WHAT YOU HAVE TO DO ->
Return a word-for-word copy of the complete listing below.

═════ EXTRACTED MATERIAL ═════

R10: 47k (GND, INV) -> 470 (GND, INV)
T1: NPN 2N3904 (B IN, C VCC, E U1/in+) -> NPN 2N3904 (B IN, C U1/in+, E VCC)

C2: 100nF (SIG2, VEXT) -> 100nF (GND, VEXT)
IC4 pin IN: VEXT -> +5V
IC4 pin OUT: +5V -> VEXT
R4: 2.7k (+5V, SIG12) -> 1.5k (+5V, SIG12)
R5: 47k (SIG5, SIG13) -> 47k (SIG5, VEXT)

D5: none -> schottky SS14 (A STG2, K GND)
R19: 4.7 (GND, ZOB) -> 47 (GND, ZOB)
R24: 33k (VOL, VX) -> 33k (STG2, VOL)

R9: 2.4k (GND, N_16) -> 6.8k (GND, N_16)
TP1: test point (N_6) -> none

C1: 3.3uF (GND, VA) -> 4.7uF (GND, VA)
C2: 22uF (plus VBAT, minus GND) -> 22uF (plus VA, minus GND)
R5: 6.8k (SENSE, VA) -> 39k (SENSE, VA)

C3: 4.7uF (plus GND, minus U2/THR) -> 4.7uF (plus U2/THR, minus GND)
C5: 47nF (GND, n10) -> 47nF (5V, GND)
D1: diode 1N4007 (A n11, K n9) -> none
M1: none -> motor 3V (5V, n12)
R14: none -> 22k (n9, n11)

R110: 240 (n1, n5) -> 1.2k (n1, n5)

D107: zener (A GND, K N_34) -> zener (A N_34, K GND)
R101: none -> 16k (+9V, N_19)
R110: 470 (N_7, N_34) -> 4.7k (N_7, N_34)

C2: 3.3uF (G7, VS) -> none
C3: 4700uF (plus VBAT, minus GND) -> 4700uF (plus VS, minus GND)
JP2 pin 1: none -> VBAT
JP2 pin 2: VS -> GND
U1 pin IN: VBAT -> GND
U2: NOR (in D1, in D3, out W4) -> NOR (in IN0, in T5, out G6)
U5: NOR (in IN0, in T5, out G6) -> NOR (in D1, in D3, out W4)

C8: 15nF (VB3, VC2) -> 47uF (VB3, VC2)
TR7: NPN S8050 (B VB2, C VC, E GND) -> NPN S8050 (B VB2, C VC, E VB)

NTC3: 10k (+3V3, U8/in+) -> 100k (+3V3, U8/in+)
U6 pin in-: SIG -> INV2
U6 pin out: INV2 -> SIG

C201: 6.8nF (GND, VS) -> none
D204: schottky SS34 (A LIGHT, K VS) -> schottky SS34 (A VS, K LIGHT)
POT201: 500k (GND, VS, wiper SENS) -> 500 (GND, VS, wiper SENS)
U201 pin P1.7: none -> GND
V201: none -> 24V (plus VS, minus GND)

═════

TASK SOLUTION ->
R10: 47k (GND, INV) -> 470 (GND, INV)
T1: NPN 2N3904 (B IN, C VCC, E U1/in+) -> NPN 2N3904 (B IN, C U1/in+, E VCC)

C2: 100nF (SIG2, VEXT) -> 100nF (GND, VEXT)
IC4 pin IN: VEXT -> +5V
IC4 pin OUT: +5V -> VEXT
R4: 2.7k (+5V, SIG12) -> 1.5k (+5V, SIG12)
R5: 47k (SIG5, SIG13) -> 47k (SIG5, VEXT)

D5: none -> schottky SS14 (A STG2, K GND)
R19: 4.7 (GND, ZOB) -> 47 (GND, ZOB)
R24: 33k (VOL, VX) -> 33k (STG2, VOL)

R9: 2.4k (GND, N_16) -> 6.8k (GND, N_16)
TP1: test point (N_6) -> none

C1: 3.3uF (GND, VA) -> 4.7uF (GND, VA)
C2: 22uF (plus VBAT, minus GND) -> 22uF (plus VA, minus GND)
R5: 6.8k (SENSE, VA) -> 39k (SENSE, VA)

C3: 4.7uF (plus GND, minus U2/THR) -> 4.7uF (plus U2/THR, minus GND)
C5: 47nF (GND, n10) -> 47nF (5V, GND)
D1: diode 1N4007 (A n11, K n9) -> none
M1: none -> motor 3V (5V, n12)
R14: none -> 22k (n9, n11)

R110: 240 (n1, n5) -> 1.2k (n1, n5)

D107: zener (A GND, K N_34) -> zener (A N_34, K GND)
R101: none -> 16k (+9V, N_19)
R110: 470 (N_7, N_34) -> 4.7k (N_7, N_34)

C2: 3.3uF (G7, VS) -> none
C3: 4700uF (plus VBAT, minus GND) -> 4700uF (plus VS, minus GND)
JP2 pin 1: none -> VBAT
JP2 pin 2: VS -> GND
U1 pin IN: VBAT -> GND
U2: NOR (in D1, in D3, out W4) -> NOR (in IN0, in T5, out G6)
U5: NOR (in IN0, in T5, out G6) -> NOR (in D1, in D3, out W4)

C8: 15nF (VB3, VC2) -> 47uF (VB3, VC2)
TR7: NPN S8050 (B VB2, C VC, E GND) -> NPN S8050 (B VB2, C VC, E VB)

NTC3: 10k (+3V3, U8/in+) -> 100k (+3V3, U8/in+)
U6 pin in-: SIG -> INV2
U6 pin out: INV2 -> SIG

C201: 6.8nF (GND, VS) -> none
D204: schottky SS34 (A LIGHT, K VS) -> schottky SS34 (A VS, K LIGHT)
POT201: 500k (GND, VS, wiper SENS) -> 500 (GND, VS, wiper SENS)
U201 pin P1.7: none -> GND
V201: none -> 24V (plus VS, minus GND)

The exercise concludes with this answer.